- _RAW DATA_:
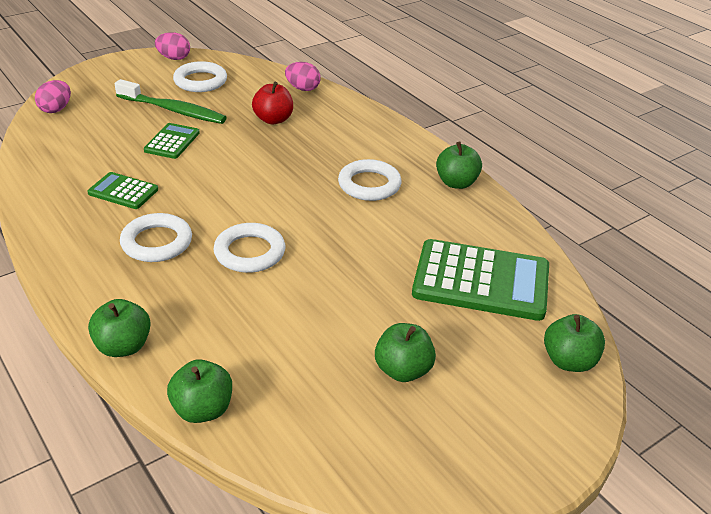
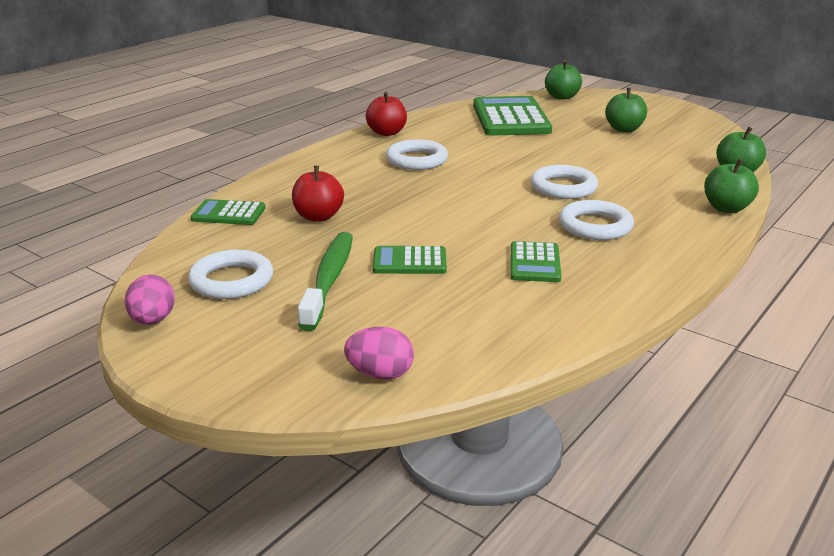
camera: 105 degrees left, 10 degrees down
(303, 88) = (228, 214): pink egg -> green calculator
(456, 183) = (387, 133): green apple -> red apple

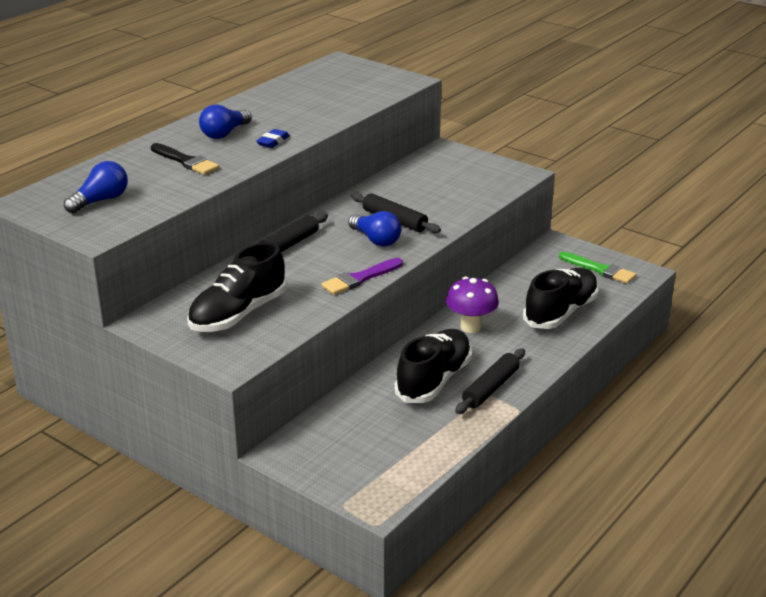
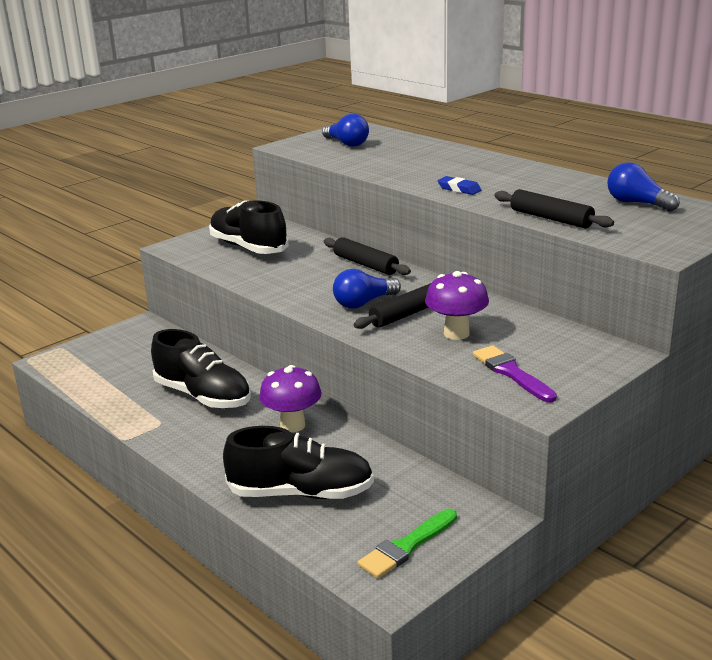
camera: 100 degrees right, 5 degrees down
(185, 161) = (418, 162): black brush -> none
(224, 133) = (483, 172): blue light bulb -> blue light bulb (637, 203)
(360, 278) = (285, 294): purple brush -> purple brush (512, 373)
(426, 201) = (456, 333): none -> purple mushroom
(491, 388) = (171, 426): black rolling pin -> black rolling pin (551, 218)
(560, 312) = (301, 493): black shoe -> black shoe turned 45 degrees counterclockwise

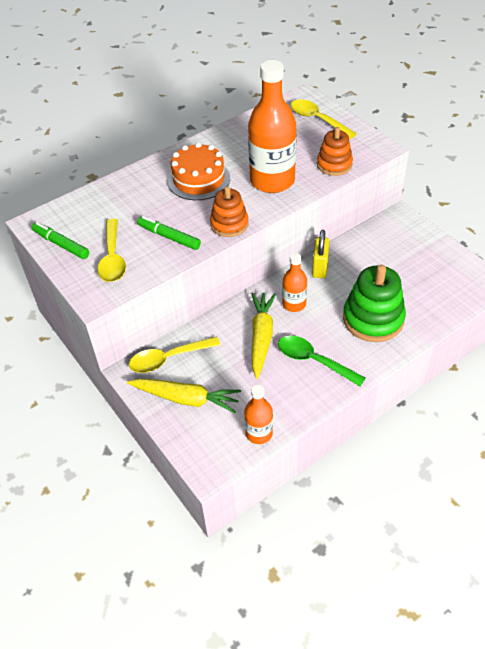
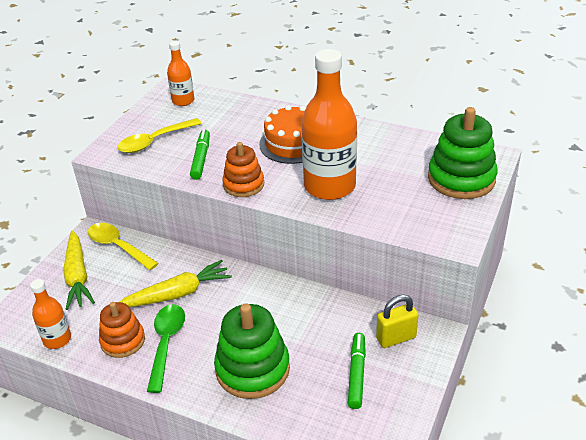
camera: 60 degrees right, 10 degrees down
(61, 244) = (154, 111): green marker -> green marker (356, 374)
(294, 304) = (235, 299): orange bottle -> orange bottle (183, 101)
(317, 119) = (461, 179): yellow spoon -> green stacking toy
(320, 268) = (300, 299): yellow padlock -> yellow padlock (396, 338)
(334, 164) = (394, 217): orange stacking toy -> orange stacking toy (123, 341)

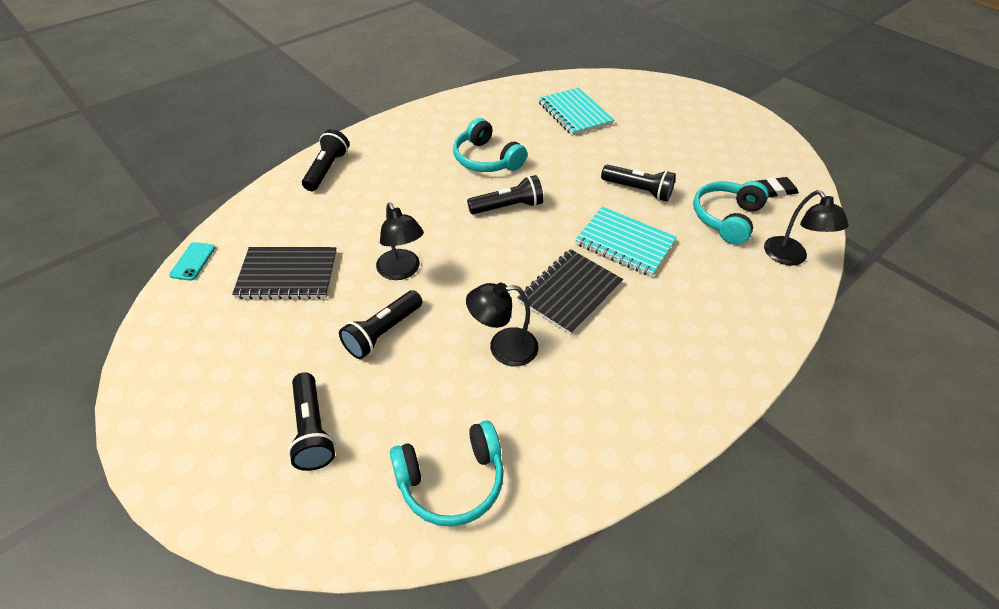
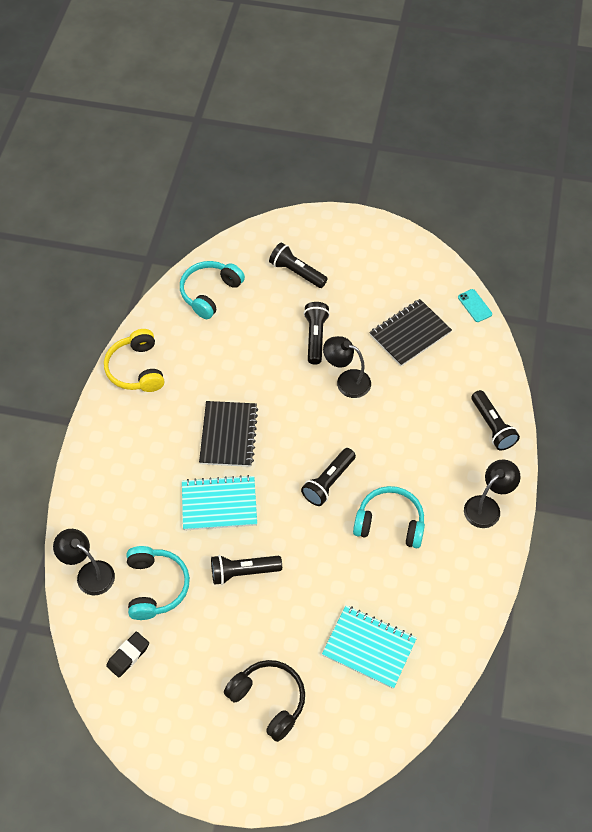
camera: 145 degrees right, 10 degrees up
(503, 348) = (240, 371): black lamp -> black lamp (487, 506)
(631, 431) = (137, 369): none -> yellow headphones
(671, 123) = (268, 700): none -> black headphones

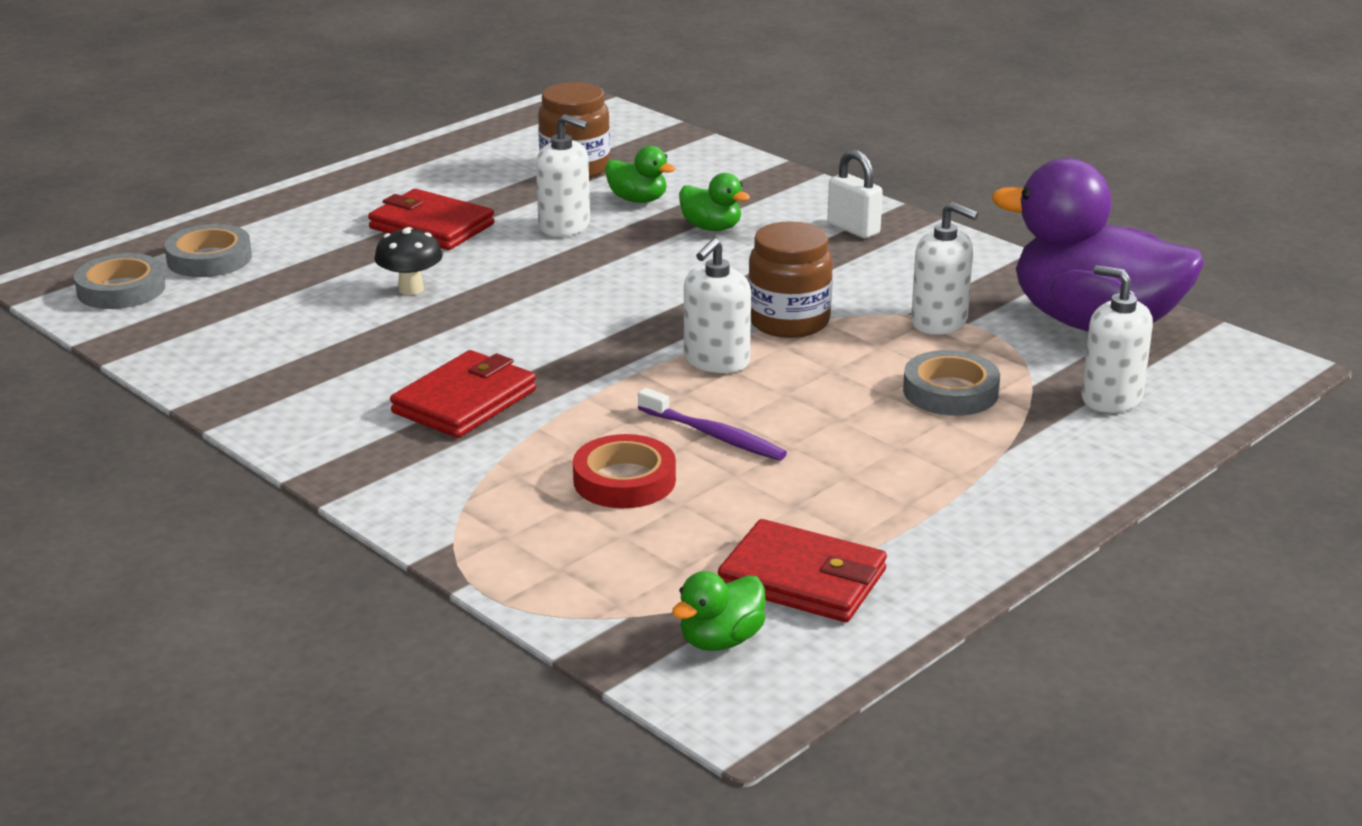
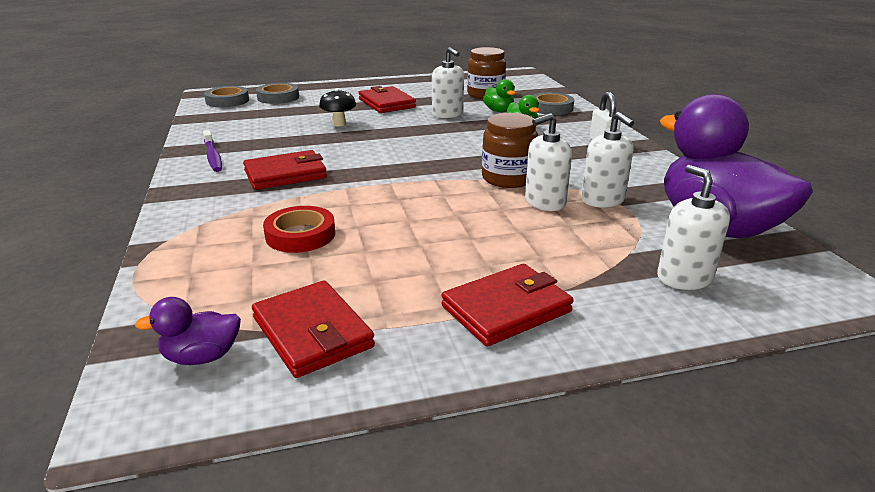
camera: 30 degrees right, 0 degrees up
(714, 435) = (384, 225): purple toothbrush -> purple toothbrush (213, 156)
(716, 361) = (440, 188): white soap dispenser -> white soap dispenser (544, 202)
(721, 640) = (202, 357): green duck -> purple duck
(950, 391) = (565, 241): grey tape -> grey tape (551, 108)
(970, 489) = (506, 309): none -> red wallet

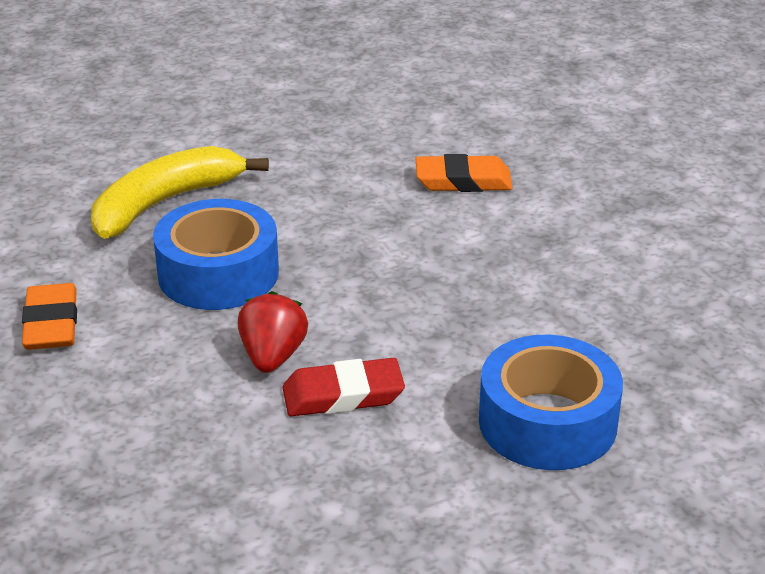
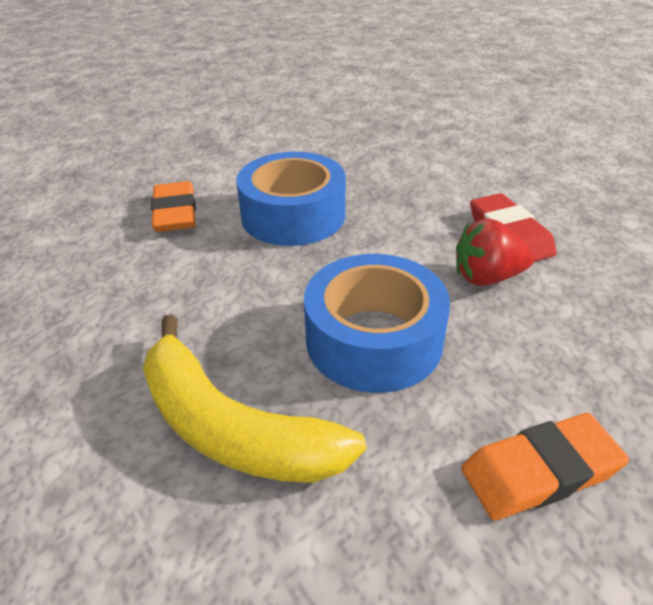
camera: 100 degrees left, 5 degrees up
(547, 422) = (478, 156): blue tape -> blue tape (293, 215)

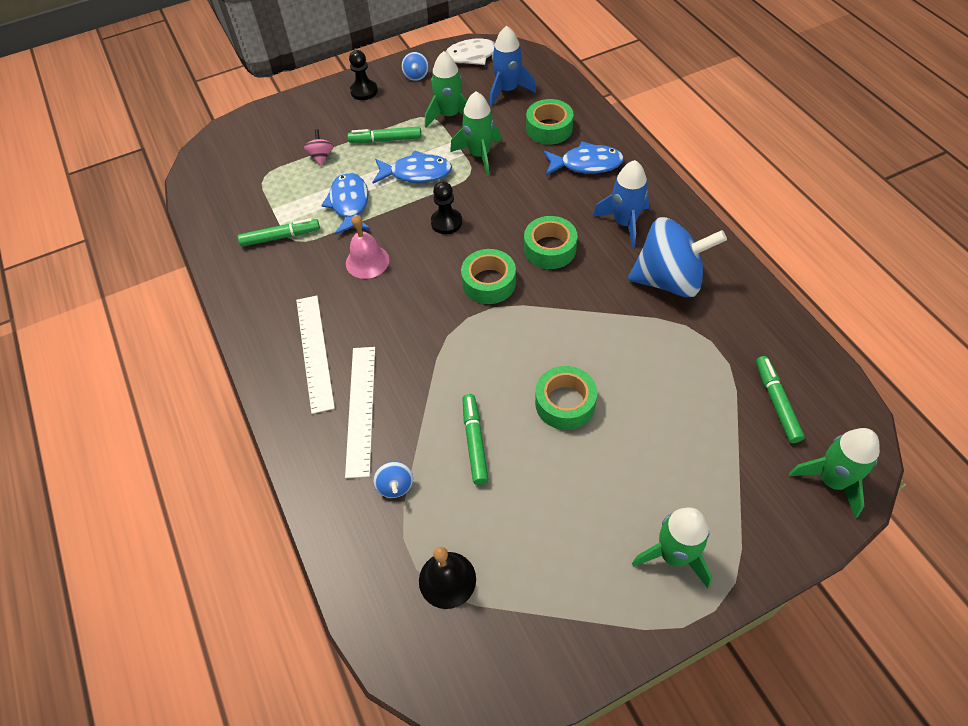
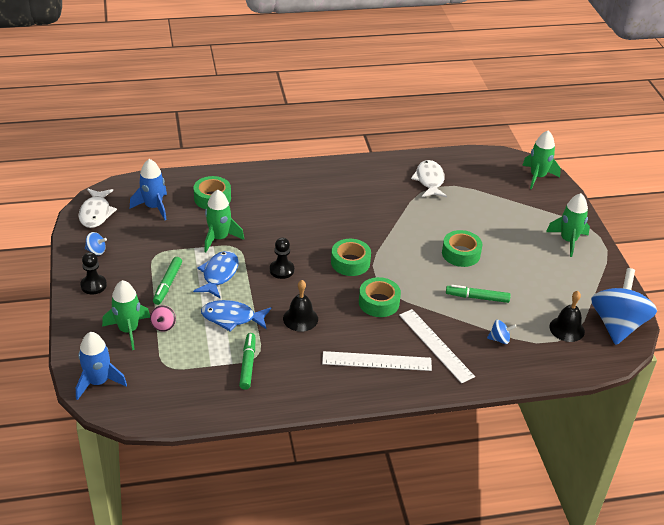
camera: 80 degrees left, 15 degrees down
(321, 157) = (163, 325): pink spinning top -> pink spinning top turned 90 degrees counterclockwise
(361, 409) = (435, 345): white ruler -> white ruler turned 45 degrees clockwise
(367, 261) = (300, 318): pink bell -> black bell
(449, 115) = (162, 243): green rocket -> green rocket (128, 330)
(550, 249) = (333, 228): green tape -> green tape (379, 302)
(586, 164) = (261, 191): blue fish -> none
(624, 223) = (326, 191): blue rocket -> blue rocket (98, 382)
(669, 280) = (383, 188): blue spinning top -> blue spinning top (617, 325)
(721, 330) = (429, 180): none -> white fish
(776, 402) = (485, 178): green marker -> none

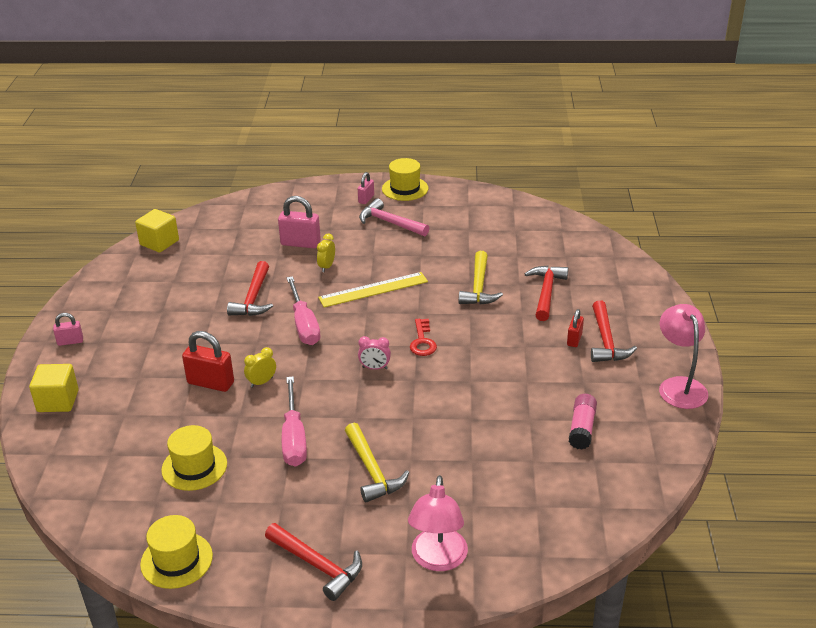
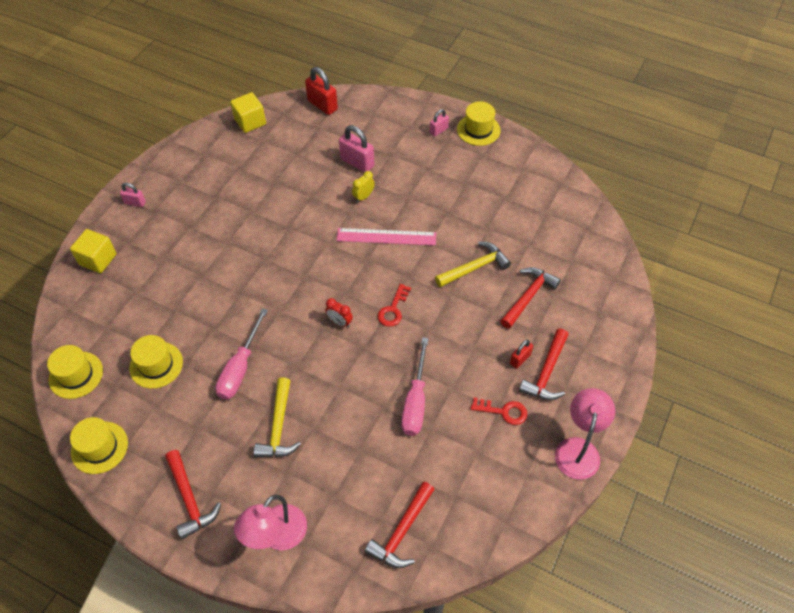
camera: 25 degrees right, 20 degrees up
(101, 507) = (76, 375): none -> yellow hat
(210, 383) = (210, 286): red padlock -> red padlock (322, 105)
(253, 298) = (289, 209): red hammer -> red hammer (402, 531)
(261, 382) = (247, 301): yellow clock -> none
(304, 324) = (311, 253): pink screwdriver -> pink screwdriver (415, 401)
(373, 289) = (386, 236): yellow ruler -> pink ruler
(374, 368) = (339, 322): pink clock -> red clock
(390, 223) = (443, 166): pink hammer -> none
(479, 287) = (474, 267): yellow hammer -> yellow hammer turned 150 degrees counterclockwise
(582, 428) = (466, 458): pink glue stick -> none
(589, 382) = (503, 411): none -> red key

- _WHAT THIS TASK INVOLVES_: Check each line of the listing above, and copy it if it contains the word "tape".

- _ANSWER TO THE PROBLEM_:
(950, 391) = (565, 241): grey tape -> grey tape (551, 108)
(547, 422) = (478, 156): blue tape -> blue tape (293, 215)
(550, 249) = (333, 228): green tape -> green tape (379, 302)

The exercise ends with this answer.